### Your task
In the listing that follows, the range to quote begins at the line that has "C2: 4.7uF (GND, VDD) -> none" and ends after the line that has "U7: 74AHC595 -> 74LS595"; quote it verbatim and add nothing.

*** Supplied material ***

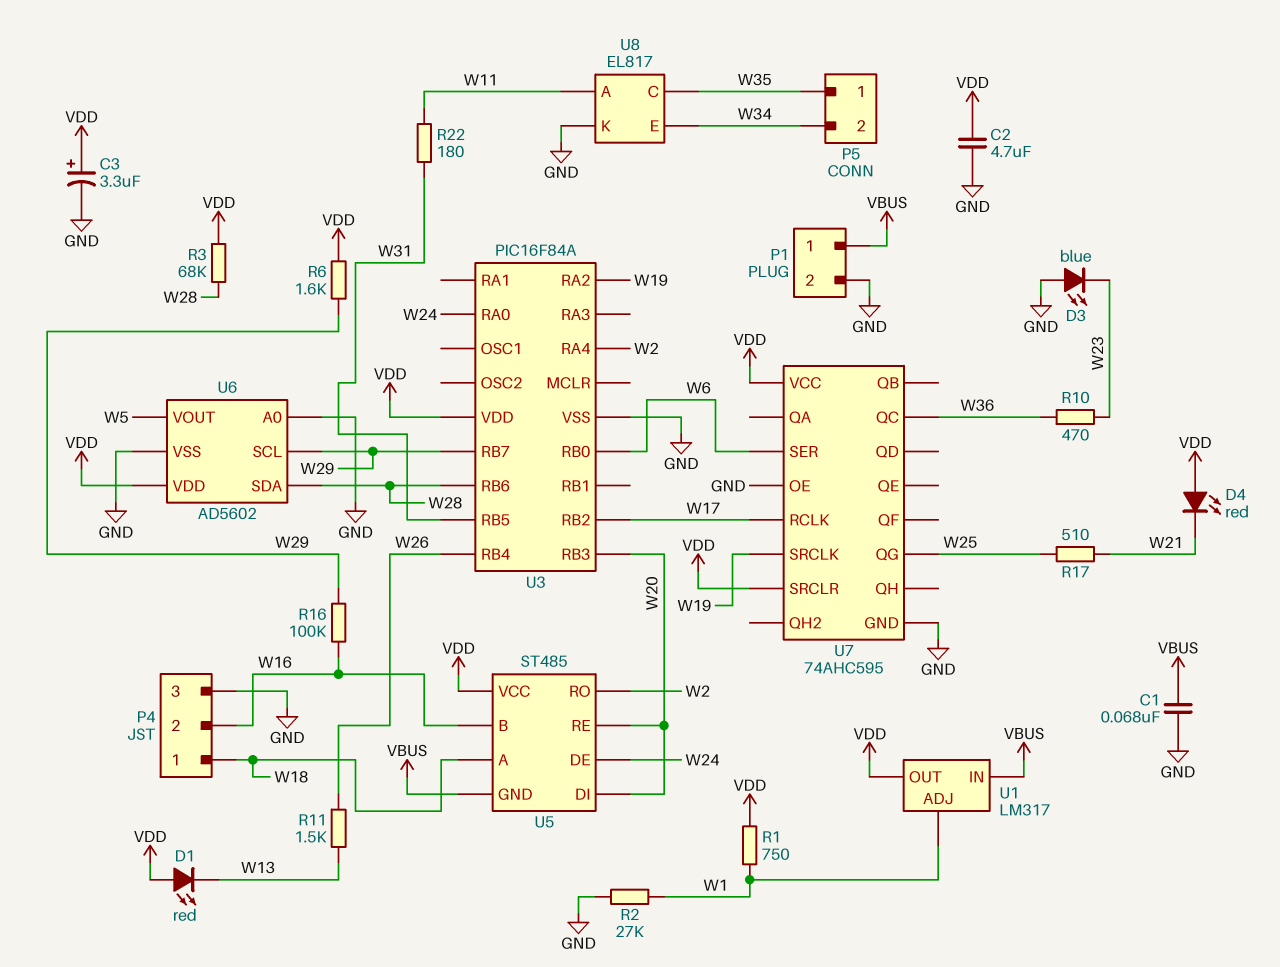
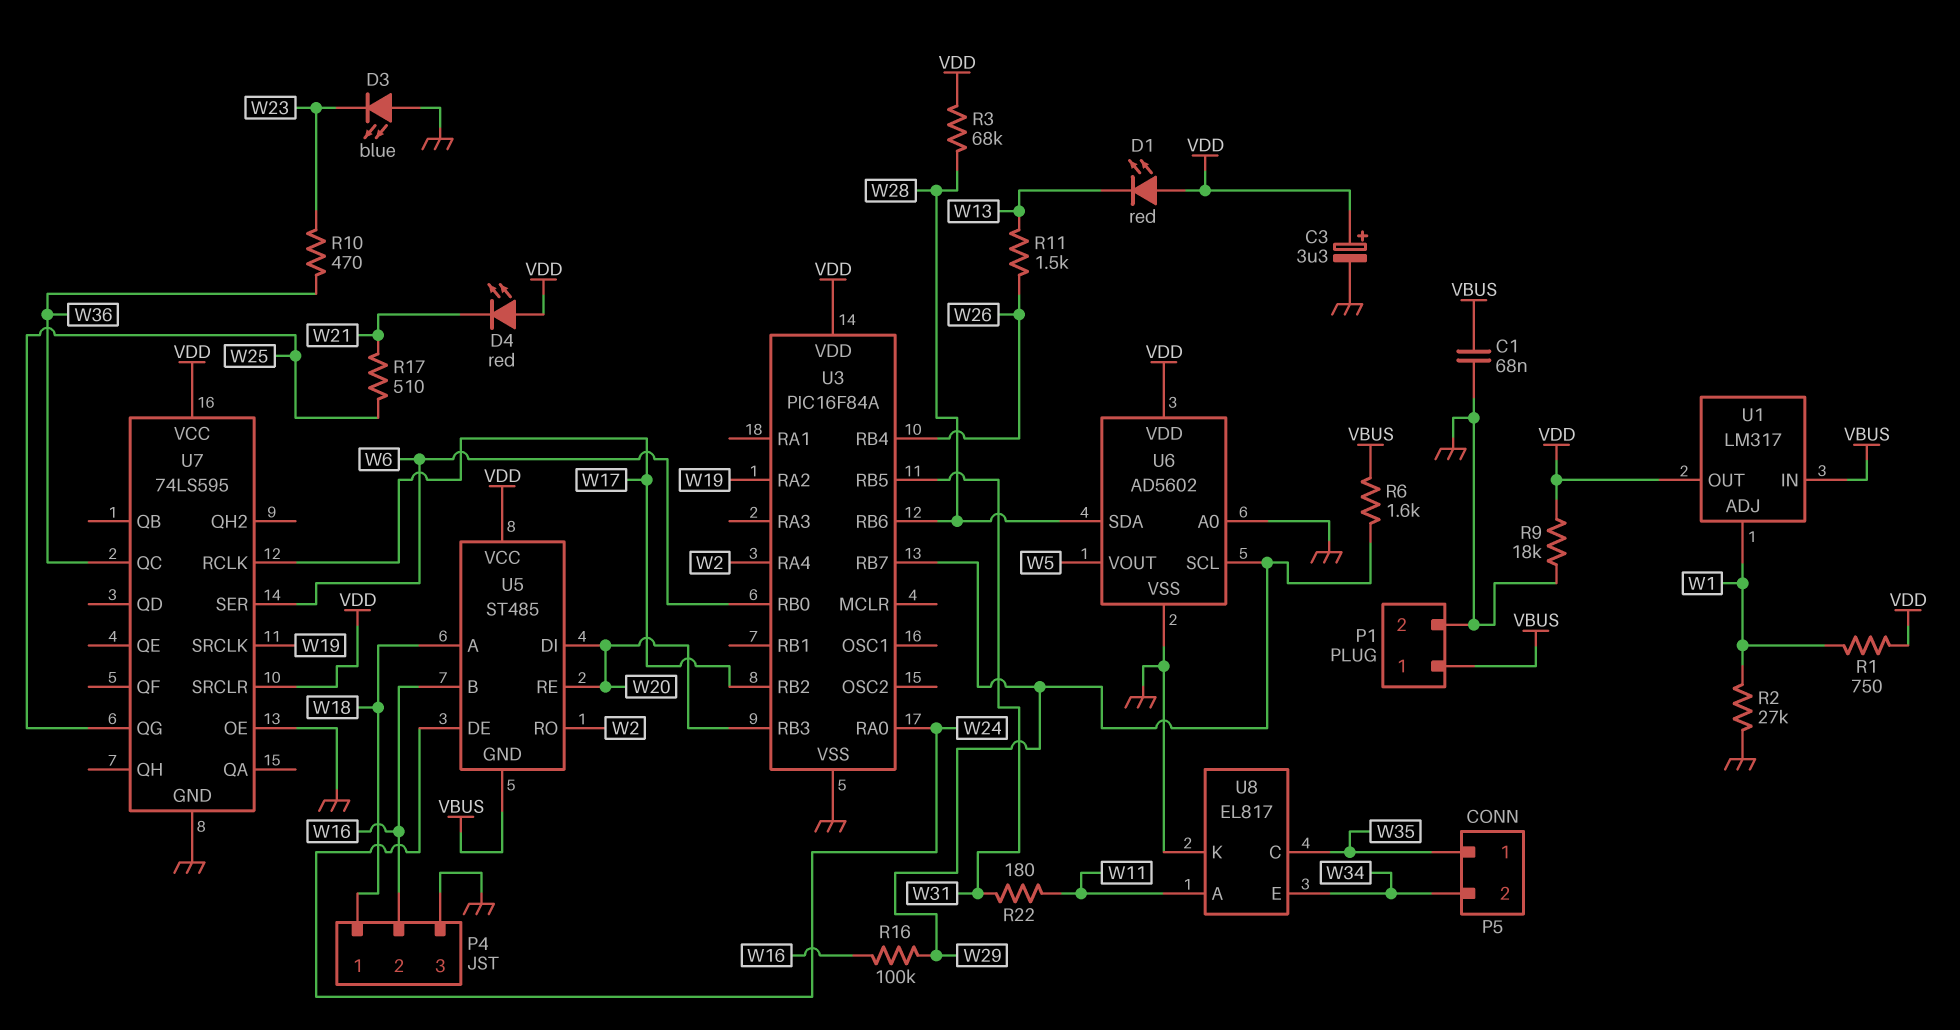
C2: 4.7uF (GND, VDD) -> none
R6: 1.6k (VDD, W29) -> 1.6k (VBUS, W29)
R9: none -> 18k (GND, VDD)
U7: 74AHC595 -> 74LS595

***
*** Supplied material ***

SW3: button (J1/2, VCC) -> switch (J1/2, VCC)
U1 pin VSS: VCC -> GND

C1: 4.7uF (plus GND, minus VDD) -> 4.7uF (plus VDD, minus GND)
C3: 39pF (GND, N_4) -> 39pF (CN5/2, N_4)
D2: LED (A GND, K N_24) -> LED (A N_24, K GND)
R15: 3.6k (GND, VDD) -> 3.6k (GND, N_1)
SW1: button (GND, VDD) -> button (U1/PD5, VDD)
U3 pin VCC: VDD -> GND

***
*** Supplied material ***

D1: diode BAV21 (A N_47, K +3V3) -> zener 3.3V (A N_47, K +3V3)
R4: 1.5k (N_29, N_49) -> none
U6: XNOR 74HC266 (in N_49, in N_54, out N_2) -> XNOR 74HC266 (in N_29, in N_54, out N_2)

***

### Answer to this exercise
C2: 4.7uF (GND, VDD) -> none
R6: 1.6k (VDD, W29) -> 1.6k (VBUS, W29)
R9: none -> 18k (GND, VDD)
U7: 74AHC595 -> 74LS595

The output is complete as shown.